(THE REQUEST): Copy the listing below line for line, without changing anything. Leave out the pictures.

--- Start of DATA ROWS ---

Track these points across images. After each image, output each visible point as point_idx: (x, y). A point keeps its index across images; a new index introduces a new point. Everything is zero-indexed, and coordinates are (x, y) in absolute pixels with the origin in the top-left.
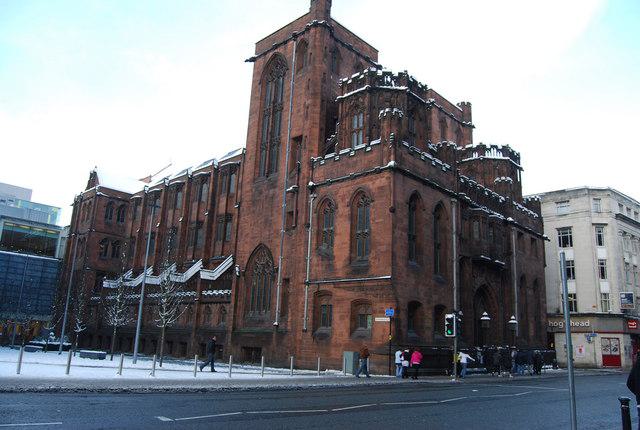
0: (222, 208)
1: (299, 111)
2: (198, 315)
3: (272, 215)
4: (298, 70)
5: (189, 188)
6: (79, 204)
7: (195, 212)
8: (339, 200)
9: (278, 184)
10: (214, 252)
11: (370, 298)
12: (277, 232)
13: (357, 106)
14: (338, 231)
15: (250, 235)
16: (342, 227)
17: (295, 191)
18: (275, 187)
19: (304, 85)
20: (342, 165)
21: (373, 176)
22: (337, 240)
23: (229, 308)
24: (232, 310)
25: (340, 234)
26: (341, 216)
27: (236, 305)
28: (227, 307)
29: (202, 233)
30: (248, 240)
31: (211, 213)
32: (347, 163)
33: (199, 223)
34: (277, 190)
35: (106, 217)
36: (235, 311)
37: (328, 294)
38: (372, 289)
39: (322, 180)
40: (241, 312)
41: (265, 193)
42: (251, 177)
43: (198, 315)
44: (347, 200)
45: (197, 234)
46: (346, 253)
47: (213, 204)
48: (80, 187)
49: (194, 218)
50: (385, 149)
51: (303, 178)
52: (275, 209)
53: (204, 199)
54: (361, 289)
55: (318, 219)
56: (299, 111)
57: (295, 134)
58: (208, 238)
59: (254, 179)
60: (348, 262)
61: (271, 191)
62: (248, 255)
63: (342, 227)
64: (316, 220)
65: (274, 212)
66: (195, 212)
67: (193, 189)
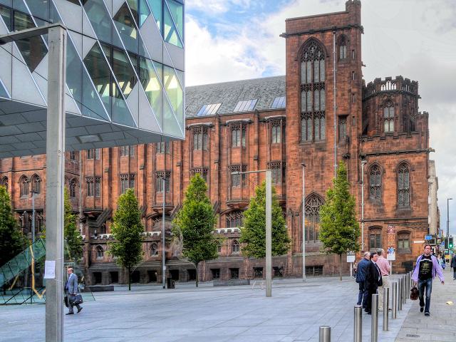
1: (343, 95)
3: (323, 172)
4: (338, 61)
8: (386, 167)
9: (328, 148)
11: (410, 229)
13: (389, 100)
14: (386, 188)
16: (389, 186)
17: (347, 157)
18: (325, 151)
19: (347, 75)
20: (388, 143)
21: (413, 155)
22: (386, 194)
25: (389, 189)
26: (388, 178)
32: (392, 143)
34: (326, 153)
37: (379, 228)
38: (413, 224)
39: (370, 151)
41: (314, 154)
44: (393, 168)
46: (394, 202)
50: (423, 137)
51: (354, 148)
52: (326, 168)
54: (405, 224)
55: (368, 178)
56: (343, 95)
57: (341, 112)
60: (395, 208)
61: (320, 154)
63: (389, 186)
64: (367, 180)
65: (325, 170)
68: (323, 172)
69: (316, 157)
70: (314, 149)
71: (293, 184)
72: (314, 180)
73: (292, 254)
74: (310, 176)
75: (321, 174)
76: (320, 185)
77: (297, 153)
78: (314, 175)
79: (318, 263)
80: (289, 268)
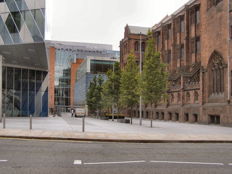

--- End of DATA ROWS ---

(RESULT OF THE EXERCISE):
Track these points across images. After each image, output each visible point as point_idx: (x, y). A point keeps its index across images; a new index introduces a new point. Everything is zero-indexed, and coordinates are (x, y) in absolute pixels with the origin in the top-left.
0: (222, 208)
1: (299, 111)
2: (198, 315)
3: (272, 215)
4: (298, 70)
5: (189, 188)
6: (79, 204)
7: (195, 212)
8: (339, 200)
9: (278, 184)
10: (214, 252)
11: (370, 298)
12: (277, 232)
13: (357, 106)
14: (338, 231)
15: (250, 235)
16: (342, 227)
17: (295, 191)
18: (275, 187)
19: (304, 85)
20: (342, 165)
21: (373, 176)
22: (337, 240)
23: (229, 308)
24: (232, 310)
25: (340, 234)
26: (341, 216)
27: (236, 305)
28: (227, 307)
29: (202, 233)
30: (248, 240)
31: (211, 213)
32: (347, 163)
33: (199, 223)
34: (277, 190)
35: (106, 217)
36: (235, 311)
37: (328, 294)
38: (372, 289)
39: (322, 180)
40: (241, 312)
41: (265, 193)
42: (251, 177)
43: (198, 315)
44: (347, 200)
45: (197, 234)
46: (346, 253)
47: (213, 204)
48: (80, 187)
49: (194, 218)
50: (385, 149)
51: (303, 178)
52: (275, 209)
53: (204, 199)
54: (361, 289)
55: (318, 219)
56: (299, 111)
57: (295, 134)
58: (208, 238)
59: (254, 179)
60: (348, 262)
61: (271, 191)
62: (248, 255)
63: (342, 227)
64: (316, 220)
65: (274, 212)
66: (195, 212)
67: (193, 189)
1: (343, 95)
3: (323, 172)
4: (338, 61)
8: (386, 167)
9: (328, 148)
11: (410, 229)
13: (389, 100)
14: (386, 188)
16: (389, 186)
17: (347, 157)
18: (325, 151)
19: (347, 75)
20: (388, 143)
21: (413, 155)
22: (386, 194)
25: (389, 189)
26: (388, 178)
32: (392, 143)
34: (326, 153)
37: (379, 228)
38: (413, 224)
39: (370, 151)
41: (314, 154)
44: (393, 168)
46: (394, 202)
50: (423, 137)
51: (354, 148)
52: (326, 168)
54: (405, 224)
55: (368, 178)
56: (343, 95)
57: (341, 112)
60: (395, 208)
61: (320, 154)
63: (389, 186)
64: (367, 180)
65: (325, 170)
68: (323, 172)
69: (316, 157)
70: (314, 149)
71: (293, 184)
72: (314, 180)
73: (292, 254)
74: (310, 176)
75: (321, 174)
76: (320, 185)
77: (297, 153)
78: (314, 175)
79: (318, 263)
80: (289, 268)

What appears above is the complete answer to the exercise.